**ACTIVITY:**
Your task is to repeat exactly the lines below between the line holding "RGB2 pin B: D9 -> A0" and the line holding "DIGITS pin GND: GND -> none", inclusive, and only those.

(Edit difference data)
========================================================================
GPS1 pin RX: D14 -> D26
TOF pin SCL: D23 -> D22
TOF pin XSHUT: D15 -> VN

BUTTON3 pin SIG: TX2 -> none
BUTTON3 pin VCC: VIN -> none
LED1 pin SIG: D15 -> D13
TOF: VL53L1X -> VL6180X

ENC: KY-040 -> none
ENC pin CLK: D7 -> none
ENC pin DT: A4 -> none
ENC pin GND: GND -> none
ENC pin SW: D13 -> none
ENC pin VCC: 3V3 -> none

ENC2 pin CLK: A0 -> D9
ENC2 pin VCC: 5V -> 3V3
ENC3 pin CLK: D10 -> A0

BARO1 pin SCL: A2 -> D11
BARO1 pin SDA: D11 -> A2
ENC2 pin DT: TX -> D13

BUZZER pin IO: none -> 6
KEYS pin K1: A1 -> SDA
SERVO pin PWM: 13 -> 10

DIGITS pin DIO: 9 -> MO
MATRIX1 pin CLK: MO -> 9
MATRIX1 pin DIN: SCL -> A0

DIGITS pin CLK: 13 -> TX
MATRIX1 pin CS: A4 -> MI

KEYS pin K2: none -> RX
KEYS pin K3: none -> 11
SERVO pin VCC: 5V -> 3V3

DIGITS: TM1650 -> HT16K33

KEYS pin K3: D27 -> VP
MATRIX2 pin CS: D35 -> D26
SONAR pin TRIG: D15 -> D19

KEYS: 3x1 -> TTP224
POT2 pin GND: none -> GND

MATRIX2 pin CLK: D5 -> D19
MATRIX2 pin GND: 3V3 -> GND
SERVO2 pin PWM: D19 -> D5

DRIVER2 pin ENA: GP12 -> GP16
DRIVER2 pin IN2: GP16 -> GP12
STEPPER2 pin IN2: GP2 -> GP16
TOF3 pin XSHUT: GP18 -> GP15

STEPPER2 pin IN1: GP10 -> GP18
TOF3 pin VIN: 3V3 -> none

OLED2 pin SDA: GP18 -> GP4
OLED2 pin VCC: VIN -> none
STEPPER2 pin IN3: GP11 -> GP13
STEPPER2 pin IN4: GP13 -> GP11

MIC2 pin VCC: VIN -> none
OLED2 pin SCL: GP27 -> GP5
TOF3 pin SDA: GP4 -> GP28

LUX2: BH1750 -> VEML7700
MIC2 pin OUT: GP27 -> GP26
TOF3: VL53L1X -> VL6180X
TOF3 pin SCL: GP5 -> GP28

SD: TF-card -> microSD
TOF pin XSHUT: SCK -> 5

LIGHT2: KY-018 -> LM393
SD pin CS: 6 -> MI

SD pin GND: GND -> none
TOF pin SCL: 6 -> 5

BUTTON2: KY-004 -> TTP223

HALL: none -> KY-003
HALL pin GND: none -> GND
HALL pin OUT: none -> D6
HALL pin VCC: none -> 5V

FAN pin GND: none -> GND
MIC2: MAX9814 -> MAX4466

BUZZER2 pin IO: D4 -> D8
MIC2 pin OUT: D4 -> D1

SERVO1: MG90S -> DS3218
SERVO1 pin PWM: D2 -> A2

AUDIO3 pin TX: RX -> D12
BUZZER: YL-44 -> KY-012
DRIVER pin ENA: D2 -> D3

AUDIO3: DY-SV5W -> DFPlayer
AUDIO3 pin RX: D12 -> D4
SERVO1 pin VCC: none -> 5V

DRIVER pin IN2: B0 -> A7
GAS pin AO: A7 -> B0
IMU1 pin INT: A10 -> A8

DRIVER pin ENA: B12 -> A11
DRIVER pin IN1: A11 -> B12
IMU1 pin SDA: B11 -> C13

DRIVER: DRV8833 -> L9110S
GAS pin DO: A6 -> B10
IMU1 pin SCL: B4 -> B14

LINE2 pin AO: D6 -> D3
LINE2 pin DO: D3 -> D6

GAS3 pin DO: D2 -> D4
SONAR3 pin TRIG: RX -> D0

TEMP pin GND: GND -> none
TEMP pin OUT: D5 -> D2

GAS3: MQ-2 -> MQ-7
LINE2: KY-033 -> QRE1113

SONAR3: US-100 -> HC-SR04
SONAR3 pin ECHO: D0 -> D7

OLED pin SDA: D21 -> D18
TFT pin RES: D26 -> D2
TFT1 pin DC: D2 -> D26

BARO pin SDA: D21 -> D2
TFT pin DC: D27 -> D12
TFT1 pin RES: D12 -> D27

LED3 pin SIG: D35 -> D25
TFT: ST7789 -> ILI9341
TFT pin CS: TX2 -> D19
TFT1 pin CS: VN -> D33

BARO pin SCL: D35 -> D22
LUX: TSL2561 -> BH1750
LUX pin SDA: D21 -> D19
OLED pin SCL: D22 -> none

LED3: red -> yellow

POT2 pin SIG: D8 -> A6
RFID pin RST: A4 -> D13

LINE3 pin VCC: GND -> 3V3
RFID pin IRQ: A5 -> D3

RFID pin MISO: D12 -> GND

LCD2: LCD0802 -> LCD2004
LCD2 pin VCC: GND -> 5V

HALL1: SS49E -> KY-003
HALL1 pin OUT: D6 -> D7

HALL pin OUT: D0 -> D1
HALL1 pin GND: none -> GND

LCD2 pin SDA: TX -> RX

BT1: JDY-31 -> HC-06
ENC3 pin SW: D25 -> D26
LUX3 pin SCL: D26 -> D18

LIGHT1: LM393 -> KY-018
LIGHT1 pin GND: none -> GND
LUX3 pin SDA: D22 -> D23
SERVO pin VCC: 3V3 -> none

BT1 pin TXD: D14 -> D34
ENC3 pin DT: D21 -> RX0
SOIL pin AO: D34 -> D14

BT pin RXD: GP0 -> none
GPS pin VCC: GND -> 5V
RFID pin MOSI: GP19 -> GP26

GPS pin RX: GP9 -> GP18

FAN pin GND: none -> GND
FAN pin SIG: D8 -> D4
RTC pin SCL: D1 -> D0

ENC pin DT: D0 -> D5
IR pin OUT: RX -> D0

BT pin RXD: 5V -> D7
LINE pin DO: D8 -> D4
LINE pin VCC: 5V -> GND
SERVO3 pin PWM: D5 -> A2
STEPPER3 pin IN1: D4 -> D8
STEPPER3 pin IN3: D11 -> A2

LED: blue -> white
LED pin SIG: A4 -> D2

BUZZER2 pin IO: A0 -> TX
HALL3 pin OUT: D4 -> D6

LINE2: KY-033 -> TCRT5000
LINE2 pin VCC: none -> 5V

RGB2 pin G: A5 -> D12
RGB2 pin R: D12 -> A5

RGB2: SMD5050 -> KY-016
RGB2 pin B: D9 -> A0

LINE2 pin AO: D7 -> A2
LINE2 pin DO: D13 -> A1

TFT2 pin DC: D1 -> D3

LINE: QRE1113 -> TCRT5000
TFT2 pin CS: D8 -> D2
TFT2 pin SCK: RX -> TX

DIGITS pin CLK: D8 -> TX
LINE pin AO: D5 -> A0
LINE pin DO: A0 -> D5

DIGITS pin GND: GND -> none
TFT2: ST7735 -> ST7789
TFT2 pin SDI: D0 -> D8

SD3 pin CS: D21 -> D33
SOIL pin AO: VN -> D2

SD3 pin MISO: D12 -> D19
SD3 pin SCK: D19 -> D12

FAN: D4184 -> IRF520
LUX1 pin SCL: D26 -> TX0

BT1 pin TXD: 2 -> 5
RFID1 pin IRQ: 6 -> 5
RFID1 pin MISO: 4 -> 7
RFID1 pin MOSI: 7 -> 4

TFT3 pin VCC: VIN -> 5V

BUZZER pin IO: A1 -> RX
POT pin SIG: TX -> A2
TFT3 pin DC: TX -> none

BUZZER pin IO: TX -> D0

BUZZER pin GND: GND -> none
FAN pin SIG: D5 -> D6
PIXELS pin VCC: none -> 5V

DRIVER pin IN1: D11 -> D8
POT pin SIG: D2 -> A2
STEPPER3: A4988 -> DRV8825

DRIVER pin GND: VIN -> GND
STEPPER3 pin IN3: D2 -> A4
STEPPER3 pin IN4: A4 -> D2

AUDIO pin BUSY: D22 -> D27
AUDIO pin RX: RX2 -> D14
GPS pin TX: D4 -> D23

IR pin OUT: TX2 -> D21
========================================================================
**SOLUTION FOR THIS TASK:**
RGB2 pin B: D9 -> A0

LINE2 pin AO: D7 -> A2
LINE2 pin DO: D13 -> A1

TFT2 pin DC: D1 -> D3

LINE: QRE1113 -> TCRT5000
TFT2 pin CS: D8 -> D2
TFT2 pin SCK: RX -> TX

DIGITS pin CLK: D8 -> TX
LINE pin AO: D5 -> A0
LINE pin DO: A0 -> D5

DIGITS pin GND: GND -> none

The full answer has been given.